Material shown |
::::

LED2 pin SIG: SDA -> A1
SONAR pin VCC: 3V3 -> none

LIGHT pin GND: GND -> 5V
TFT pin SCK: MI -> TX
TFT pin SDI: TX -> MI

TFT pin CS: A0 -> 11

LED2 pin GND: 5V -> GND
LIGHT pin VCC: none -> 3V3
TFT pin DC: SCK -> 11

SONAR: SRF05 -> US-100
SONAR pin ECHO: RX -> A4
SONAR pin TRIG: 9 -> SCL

::::

What you should do | Give back the lines of the listing from the one with "TFT pin CS: A0 -> 11" through the end, both included, exactly as written and with nothing added.

Written answer |
TFT pin CS: A0 -> 11

LED2 pin GND: 5V -> GND
LIGHT pin VCC: none -> 3V3
TFT pin DC: SCK -> 11

SONAR: SRF05 -> US-100
SONAR pin ECHO: RX -> A4
SONAR pin TRIG: 9 -> SCL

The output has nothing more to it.